======== SUPPLIED INFORMATION

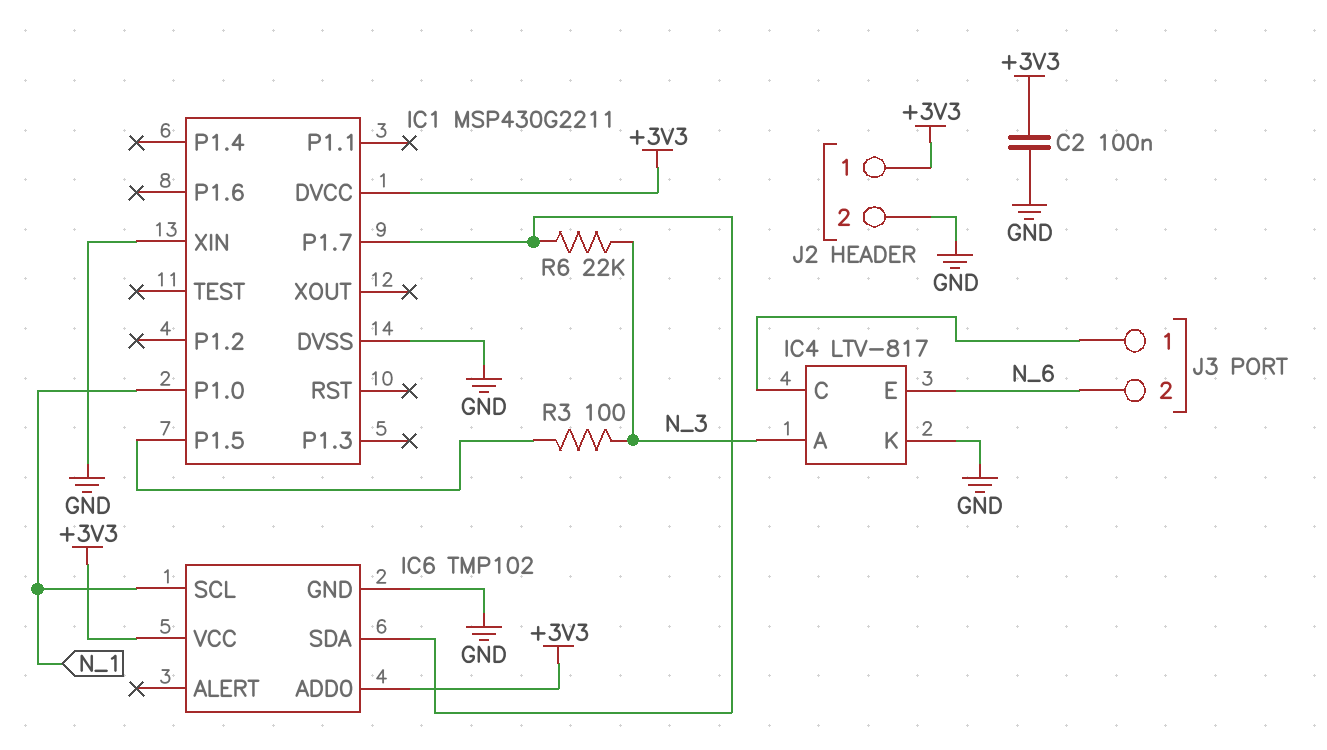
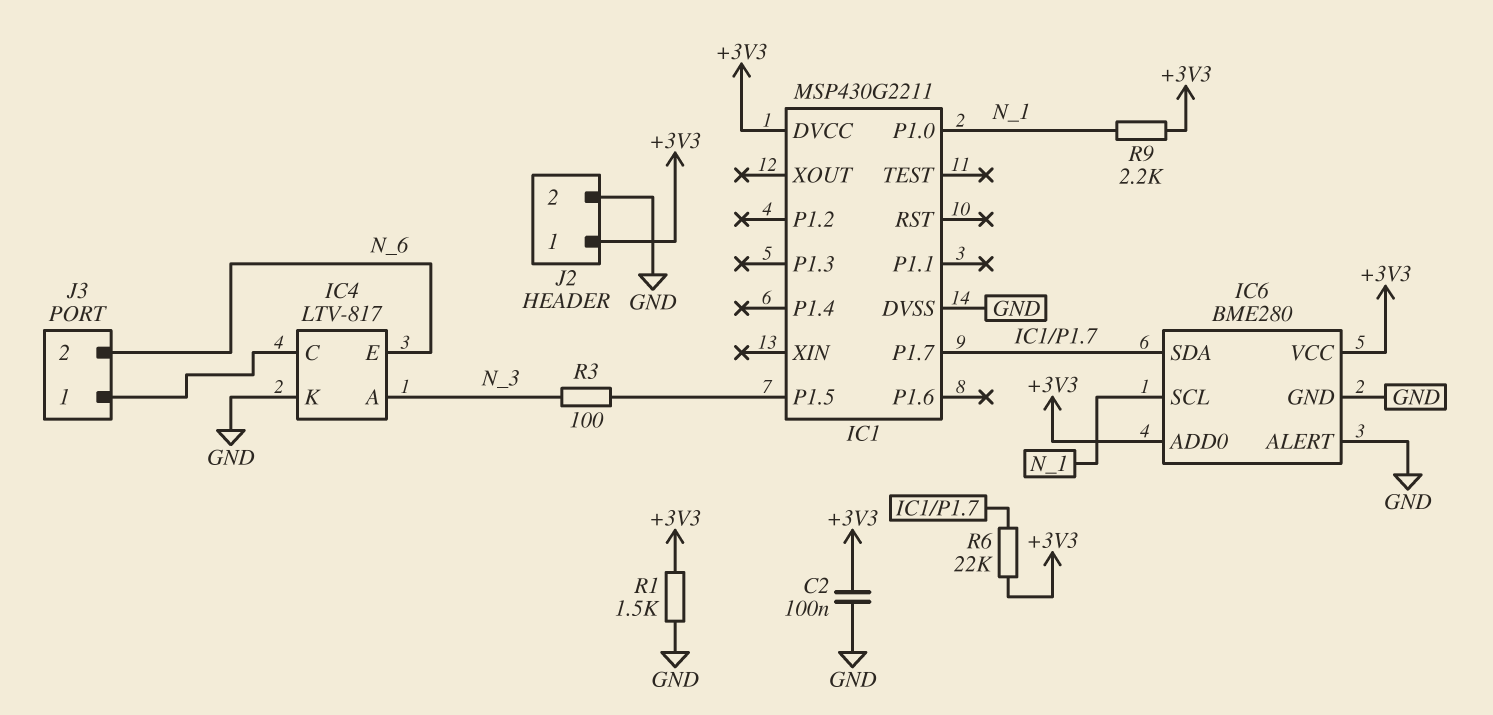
IC1 pin XIN: GND -> none
IC6: TMP102 -> BME280
IC6 pin ALERT: none -> GND
R1: none -> 1.5k (+3V3, GND)
R6: 22k (IC1/P1.7, N_3) -> 22k (+3V3, IC1/P1.7)
R9: none -> 2.2k (+3V3, N_1)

================

* **TO DO**
The lines wanted are those from the one containing "IC6 pin ALERT: none -> GND" through the last line of the listing above. Repeat them exactly.

* **WRITTEN ANSWER**
IC6 pin ALERT: none -> GND
R1: none -> 1.5k (+3V3, GND)
R6: 22k (IC1/P1.7, N_3) -> 22k (+3V3, IC1/P1.7)
R9: none -> 2.2k (+3V3, N_1)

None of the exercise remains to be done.